- Requirement
Which lines of the entries hold the string "their"? Copy each one.

[Data excerpts Boundary: Start]

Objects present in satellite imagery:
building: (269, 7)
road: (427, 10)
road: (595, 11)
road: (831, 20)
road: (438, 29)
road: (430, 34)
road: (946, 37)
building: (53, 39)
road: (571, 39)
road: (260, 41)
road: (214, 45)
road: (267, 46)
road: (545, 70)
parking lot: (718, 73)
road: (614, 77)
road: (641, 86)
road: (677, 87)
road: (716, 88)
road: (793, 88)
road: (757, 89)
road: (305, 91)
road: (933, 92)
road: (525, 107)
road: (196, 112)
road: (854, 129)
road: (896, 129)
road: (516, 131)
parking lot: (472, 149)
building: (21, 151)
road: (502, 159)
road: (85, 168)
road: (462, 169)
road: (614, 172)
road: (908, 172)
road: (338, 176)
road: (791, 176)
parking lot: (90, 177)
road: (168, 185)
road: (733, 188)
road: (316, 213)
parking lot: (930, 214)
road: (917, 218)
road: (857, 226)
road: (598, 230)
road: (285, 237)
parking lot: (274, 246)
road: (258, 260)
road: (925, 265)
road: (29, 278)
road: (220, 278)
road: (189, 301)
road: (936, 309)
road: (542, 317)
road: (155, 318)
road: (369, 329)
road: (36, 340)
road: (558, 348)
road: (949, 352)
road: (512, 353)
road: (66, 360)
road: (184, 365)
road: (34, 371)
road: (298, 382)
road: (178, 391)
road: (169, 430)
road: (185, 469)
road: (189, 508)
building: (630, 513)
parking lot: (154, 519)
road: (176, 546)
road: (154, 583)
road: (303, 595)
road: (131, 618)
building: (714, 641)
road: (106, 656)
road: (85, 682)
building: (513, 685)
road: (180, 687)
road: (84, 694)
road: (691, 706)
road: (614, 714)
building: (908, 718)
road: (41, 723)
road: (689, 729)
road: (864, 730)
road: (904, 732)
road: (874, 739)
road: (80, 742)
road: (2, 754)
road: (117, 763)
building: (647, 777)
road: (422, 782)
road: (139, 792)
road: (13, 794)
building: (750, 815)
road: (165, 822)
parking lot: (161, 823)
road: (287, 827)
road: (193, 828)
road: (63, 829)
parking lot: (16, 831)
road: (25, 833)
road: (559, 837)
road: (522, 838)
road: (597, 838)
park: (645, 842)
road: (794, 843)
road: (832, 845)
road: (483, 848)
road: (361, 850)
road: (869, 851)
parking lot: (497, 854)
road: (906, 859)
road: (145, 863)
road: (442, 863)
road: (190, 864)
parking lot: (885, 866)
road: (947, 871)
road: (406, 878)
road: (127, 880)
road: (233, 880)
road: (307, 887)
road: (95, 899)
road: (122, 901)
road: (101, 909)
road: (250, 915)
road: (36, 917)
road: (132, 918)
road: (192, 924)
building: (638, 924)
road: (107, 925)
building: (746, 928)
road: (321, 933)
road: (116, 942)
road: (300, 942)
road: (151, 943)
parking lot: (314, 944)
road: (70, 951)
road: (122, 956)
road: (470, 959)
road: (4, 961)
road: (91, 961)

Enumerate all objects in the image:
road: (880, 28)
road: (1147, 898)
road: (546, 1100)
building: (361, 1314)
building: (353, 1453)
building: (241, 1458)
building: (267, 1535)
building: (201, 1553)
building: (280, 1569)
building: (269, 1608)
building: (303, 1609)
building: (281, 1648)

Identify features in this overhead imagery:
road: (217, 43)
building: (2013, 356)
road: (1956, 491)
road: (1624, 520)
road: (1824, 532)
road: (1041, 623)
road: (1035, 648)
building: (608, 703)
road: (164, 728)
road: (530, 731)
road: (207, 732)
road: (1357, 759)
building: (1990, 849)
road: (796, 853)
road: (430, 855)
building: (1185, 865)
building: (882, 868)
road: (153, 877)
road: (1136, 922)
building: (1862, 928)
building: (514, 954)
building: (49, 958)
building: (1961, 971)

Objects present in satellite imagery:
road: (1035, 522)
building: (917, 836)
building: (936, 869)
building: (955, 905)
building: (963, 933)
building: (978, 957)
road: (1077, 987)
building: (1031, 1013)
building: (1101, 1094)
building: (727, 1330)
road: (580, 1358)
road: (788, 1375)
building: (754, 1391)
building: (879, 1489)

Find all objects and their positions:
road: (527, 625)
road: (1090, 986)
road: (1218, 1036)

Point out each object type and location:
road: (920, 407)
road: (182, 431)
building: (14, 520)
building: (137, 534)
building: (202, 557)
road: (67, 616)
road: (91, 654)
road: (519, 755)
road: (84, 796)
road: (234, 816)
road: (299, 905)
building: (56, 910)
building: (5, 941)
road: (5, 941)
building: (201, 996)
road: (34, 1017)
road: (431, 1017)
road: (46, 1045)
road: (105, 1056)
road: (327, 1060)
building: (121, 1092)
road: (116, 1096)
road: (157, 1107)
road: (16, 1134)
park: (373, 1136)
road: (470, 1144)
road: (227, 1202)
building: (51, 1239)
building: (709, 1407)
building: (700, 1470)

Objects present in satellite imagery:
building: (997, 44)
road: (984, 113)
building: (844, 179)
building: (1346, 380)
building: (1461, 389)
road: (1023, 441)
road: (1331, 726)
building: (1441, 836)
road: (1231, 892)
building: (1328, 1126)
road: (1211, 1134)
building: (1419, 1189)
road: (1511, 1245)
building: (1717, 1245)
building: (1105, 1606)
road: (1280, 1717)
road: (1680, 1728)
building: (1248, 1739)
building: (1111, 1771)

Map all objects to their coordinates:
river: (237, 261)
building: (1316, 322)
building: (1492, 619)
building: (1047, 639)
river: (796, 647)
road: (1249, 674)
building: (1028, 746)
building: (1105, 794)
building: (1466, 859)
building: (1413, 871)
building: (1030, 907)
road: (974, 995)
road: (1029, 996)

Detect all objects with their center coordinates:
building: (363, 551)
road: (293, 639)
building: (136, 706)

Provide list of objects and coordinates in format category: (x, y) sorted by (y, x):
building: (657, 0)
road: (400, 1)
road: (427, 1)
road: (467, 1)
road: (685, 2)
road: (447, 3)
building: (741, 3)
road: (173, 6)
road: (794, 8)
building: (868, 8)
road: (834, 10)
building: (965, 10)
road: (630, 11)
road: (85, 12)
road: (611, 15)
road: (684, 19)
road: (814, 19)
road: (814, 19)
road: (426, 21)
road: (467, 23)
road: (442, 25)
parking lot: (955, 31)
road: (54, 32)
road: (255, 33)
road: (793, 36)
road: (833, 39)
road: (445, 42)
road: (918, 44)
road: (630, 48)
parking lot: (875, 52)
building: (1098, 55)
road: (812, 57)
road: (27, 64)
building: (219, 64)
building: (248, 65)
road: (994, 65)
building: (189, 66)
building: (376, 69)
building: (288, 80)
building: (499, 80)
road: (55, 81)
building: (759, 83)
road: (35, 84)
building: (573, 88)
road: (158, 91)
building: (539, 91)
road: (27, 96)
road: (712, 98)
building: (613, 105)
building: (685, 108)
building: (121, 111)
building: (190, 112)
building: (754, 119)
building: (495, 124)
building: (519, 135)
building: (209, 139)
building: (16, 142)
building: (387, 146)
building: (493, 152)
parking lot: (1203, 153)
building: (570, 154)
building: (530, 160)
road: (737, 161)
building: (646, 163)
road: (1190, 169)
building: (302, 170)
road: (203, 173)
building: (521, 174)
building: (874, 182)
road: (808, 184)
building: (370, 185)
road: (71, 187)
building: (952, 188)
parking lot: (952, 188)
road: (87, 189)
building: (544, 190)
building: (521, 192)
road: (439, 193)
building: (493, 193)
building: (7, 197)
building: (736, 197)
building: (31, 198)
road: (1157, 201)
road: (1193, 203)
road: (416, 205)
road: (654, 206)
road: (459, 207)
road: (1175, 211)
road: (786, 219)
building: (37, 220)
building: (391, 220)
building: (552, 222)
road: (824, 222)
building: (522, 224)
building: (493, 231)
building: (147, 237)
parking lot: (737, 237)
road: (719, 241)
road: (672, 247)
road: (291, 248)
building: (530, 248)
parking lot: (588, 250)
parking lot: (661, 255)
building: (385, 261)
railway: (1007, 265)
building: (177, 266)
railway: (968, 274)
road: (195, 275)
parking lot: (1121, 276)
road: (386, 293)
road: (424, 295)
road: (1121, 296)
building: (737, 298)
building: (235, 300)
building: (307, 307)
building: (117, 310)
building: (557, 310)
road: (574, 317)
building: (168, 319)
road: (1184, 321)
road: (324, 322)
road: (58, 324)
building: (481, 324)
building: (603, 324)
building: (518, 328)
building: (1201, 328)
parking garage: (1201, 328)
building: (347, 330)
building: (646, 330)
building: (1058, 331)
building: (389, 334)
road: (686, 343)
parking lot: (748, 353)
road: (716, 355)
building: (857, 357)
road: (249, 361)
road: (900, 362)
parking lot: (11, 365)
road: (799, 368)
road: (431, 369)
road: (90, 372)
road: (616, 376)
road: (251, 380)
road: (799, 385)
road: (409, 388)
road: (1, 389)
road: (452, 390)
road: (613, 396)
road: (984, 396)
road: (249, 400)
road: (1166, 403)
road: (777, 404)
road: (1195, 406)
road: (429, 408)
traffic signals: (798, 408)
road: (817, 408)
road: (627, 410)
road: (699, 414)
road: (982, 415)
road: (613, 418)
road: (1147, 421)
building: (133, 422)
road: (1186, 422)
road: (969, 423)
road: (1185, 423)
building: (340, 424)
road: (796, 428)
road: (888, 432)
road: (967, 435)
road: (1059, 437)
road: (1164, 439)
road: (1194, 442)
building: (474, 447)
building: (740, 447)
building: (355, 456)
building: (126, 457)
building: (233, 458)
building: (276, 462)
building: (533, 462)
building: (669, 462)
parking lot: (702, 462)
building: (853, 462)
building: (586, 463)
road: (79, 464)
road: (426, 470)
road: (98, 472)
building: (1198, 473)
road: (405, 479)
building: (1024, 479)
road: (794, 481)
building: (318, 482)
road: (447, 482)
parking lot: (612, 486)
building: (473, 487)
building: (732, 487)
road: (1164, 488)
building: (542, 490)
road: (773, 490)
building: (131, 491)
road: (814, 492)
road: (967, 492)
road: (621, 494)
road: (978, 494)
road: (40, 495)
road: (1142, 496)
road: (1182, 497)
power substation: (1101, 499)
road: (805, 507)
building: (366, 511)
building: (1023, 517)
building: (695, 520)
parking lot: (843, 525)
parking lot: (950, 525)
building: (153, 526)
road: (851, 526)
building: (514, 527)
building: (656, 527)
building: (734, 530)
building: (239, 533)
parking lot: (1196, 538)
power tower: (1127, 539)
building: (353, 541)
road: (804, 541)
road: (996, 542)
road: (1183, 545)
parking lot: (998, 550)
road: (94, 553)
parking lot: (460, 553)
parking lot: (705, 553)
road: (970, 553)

[Data excerpts Boundary: End]

- Your solution
Find all objects and their positions:
Map all objects to their coordinates:
Detect all objects with their center coordinates:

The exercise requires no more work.